_AVAILABLE DATA_.
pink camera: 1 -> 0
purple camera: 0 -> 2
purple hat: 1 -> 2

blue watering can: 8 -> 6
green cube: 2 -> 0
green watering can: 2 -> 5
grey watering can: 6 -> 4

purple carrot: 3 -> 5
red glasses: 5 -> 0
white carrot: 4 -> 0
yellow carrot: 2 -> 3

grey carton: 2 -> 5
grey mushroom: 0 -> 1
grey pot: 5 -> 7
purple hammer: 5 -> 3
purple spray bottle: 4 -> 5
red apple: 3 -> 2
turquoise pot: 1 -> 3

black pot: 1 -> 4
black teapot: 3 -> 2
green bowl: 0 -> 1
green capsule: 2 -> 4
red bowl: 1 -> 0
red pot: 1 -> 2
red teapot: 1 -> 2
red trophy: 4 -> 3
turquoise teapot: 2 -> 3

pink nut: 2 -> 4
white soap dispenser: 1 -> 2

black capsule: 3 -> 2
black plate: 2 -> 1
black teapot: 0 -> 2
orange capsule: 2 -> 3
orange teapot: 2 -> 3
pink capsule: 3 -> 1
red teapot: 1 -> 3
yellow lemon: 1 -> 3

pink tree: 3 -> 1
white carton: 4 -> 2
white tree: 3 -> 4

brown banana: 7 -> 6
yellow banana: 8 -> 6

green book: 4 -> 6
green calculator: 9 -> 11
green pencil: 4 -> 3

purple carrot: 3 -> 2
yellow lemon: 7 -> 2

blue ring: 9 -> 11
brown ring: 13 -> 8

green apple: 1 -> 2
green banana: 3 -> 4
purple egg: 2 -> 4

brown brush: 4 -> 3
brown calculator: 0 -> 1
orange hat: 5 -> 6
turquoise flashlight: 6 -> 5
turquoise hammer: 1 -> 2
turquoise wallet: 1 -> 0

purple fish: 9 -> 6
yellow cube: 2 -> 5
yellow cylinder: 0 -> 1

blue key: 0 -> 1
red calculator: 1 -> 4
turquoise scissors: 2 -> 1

_TASK_. What you return must be an exact retyping of the lines above starting at the line with "turquoise pot: 1 -> 3" and ending at the line with "blue key: 0 -> 1", and nothing besides.

_WRITTEN ANSWER_.
turquoise pot: 1 -> 3

black pot: 1 -> 4
black teapot: 3 -> 2
green bowl: 0 -> 1
green capsule: 2 -> 4
red bowl: 1 -> 0
red pot: 1 -> 2
red teapot: 1 -> 2
red trophy: 4 -> 3
turquoise teapot: 2 -> 3

pink nut: 2 -> 4
white soap dispenser: 1 -> 2

black capsule: 3 -> 2
black plate: 2 -> 1
black teapot: 0 -> 2
orange capsule: 2 -> 3
orange teapot: 2 -> 3
pink capsule: 3 -> 1
red teapot: 1 -> 3
yellow lemon: 1 -> 3

pink tree: 3 -> 1
white carton: 4 -> 2
white tree: 3 -> 4

brown banana: 7 -> 6
yellow banana: 8 -> 6

green book: 4 -> 6
green calculator: 9 -> 11
green pencil: 4 -> 3

purple carrot: 3 -> 2
yellow lemon: 7 -> 2

blue ring: 9 -> 11
brown ring: 13 -> 8

green apple: 1 -> 2
green banana: 3 -> 4
purple egg: 2 -> 4

brown brush: 4 -> 3
brown calculator: 0 -> 1
orange hat: 5 -> 6
turquoise flashlight: 6 -> 5
turquoise hammer: 1 -> 2
turquoise wallet: 1 -> 0

purple fish: 9 -> 6
yellow cube: 2 -> 5
yellow cylinder: 0 -> 1

blue key: 0 -> 1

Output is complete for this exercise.